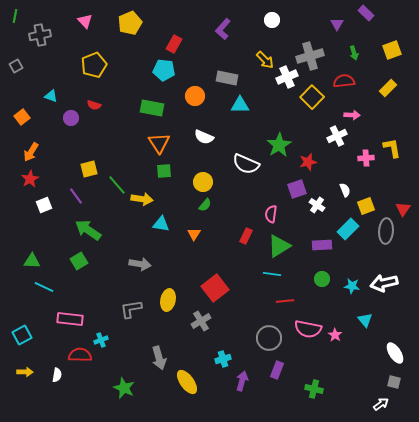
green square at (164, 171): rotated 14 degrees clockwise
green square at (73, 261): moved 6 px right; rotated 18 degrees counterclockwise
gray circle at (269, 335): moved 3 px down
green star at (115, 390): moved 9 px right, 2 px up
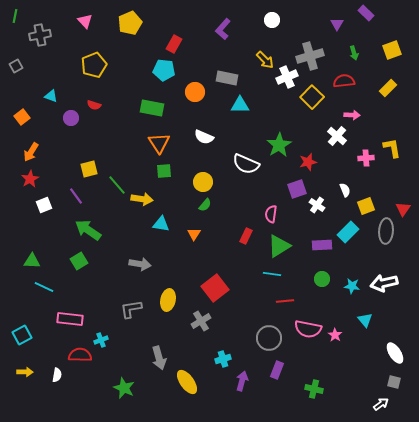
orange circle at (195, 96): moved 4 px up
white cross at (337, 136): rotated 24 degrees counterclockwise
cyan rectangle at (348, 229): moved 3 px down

--

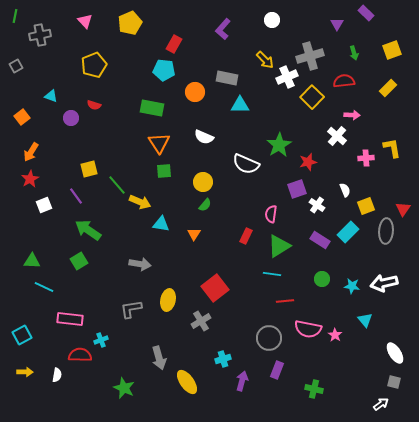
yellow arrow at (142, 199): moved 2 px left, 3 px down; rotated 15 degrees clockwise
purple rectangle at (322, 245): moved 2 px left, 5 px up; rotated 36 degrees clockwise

* _Short problem_
Retype the lines of the material above exactly, beginning at the line that contains "green square at (164, 171): rotated" and stopping after the line that contains "green star at".

* _Task response_
green square at (164, 171): rotated 14 degrees clockwise
green square at (73, 261): moved 6 px right; rotated 18 degrees counterclockwise
gray circle at (269, 335): moved 3 px down
green star at (115, 390): moved 9 px right, 2 px up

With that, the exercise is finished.